_RECORDS TO PROCESS:_
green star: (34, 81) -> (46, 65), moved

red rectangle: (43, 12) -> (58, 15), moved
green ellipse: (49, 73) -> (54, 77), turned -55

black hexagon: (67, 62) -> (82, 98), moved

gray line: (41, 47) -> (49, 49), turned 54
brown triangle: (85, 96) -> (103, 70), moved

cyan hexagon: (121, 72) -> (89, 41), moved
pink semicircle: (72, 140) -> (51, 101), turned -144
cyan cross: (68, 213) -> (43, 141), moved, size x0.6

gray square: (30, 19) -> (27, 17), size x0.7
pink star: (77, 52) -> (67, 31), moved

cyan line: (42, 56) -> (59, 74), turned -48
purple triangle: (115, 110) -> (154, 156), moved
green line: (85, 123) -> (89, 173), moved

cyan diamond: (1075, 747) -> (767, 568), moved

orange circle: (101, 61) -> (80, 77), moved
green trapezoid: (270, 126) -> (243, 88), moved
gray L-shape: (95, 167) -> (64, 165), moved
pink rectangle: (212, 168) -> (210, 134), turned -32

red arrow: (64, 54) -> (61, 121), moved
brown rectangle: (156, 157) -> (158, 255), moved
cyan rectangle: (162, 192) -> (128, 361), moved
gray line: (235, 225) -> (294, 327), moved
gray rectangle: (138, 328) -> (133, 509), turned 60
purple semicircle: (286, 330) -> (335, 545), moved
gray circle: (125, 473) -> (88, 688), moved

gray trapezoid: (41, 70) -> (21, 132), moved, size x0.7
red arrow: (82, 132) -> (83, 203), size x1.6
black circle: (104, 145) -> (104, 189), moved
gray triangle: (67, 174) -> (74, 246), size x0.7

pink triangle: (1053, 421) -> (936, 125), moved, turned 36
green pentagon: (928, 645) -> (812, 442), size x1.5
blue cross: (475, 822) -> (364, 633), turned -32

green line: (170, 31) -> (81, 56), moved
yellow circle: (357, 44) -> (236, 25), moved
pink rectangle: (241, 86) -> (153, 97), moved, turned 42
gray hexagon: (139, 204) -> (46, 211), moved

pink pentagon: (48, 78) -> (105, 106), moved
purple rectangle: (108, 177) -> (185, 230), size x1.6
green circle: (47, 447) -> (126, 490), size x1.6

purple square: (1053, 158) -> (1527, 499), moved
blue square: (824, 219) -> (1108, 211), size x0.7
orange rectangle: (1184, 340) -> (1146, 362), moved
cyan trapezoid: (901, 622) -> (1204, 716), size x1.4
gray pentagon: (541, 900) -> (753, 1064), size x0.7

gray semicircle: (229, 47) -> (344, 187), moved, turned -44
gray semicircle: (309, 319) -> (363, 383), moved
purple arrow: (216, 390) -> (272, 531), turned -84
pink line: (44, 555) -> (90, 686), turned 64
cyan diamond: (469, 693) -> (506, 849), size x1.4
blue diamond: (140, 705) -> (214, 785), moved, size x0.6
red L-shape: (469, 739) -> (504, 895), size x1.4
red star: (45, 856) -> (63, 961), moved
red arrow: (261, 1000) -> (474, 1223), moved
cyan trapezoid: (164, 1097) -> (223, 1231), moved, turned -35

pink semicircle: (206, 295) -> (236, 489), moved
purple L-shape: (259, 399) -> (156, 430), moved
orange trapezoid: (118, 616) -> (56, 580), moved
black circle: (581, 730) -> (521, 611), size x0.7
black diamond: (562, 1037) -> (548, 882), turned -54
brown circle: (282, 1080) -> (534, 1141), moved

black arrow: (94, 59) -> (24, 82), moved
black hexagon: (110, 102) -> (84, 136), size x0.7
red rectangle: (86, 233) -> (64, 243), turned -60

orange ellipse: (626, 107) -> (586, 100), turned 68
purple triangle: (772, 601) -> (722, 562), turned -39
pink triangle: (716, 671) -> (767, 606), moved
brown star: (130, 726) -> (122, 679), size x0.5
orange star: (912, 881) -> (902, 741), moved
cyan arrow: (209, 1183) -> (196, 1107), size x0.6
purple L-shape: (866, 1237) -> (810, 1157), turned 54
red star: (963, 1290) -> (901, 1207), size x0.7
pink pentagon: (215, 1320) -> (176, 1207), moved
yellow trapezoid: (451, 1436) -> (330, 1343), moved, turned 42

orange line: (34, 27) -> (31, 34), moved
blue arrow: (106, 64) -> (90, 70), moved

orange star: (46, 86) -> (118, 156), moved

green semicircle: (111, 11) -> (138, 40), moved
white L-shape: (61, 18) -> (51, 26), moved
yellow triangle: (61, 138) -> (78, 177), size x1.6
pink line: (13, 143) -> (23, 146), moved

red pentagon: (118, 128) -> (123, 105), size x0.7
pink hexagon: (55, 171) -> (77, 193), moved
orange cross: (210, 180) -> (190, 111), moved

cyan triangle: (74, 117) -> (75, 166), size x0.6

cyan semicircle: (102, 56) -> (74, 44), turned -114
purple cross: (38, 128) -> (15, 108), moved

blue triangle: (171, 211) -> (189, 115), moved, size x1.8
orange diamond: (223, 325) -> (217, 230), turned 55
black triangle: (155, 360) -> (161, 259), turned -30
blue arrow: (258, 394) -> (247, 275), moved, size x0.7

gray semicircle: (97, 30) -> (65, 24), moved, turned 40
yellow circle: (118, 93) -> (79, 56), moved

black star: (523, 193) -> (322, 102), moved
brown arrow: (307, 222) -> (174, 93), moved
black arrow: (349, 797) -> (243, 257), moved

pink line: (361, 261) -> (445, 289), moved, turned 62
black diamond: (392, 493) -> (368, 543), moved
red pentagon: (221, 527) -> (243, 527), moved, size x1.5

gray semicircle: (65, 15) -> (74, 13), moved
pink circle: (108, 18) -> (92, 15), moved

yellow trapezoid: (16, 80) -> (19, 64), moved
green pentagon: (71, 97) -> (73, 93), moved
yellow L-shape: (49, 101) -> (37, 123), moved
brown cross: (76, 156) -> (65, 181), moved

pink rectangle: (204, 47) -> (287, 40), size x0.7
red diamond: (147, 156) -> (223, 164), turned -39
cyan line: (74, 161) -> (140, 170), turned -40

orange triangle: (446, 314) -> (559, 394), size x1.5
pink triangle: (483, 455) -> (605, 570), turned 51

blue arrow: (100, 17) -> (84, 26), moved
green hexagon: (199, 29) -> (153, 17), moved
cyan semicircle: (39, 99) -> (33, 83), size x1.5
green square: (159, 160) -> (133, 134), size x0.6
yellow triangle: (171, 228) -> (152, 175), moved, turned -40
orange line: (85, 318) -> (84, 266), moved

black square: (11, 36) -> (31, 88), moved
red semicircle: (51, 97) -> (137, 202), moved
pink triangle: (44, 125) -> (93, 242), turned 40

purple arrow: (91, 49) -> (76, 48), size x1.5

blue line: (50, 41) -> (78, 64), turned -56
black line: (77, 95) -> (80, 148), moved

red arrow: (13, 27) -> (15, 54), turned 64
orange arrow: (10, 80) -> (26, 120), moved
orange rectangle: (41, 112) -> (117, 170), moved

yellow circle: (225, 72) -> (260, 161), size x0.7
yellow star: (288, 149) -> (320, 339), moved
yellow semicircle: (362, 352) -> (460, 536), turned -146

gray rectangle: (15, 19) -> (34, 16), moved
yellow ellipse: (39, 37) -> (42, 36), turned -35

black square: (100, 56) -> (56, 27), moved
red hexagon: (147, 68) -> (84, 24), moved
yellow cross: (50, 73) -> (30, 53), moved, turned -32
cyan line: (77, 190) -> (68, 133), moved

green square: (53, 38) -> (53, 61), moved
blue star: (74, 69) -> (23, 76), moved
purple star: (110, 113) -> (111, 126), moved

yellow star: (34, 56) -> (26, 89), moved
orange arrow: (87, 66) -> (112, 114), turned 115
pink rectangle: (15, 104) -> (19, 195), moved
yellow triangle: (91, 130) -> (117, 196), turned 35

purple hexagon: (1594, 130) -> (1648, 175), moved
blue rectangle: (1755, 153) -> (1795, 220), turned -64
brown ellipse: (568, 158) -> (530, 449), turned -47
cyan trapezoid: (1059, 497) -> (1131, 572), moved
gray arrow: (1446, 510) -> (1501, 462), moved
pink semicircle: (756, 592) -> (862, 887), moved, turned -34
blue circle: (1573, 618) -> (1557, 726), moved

_HOW TO COMPLETE THIS TASK:_
Could you repeat exactly the lines in the listing above from the one with "gray triangle: (67, 174)" down to the one with "green circle: (47, 447)"? Include both of those lines.

_TASK ANSWER:_
gray triangle: (67, 174) -> (74, 246), size x0.7

pink triangle: (1053, 421) -> (936, 125), moved, turned 36
green pentagon: (928, 645) -> (812, 442), size x1.5
blue cross: (475, 822) -> (364, 633), turned -32

green line: (170, 31) -> (81, 56), moved
yellow circle: (357, 44) -> (236, 25), moved
pink rectangle: (241, 86) -> (153, 97), moved, turned 42
gray hexagon: (139, 204) -> (46, 211), moved

pink pentagon: (48, 78) -> (105, 106), moved
purple rectangle: (108, 177) -> (185, 230), size x1.6
green circle: (47, 447) -> (126, 490), size x1.6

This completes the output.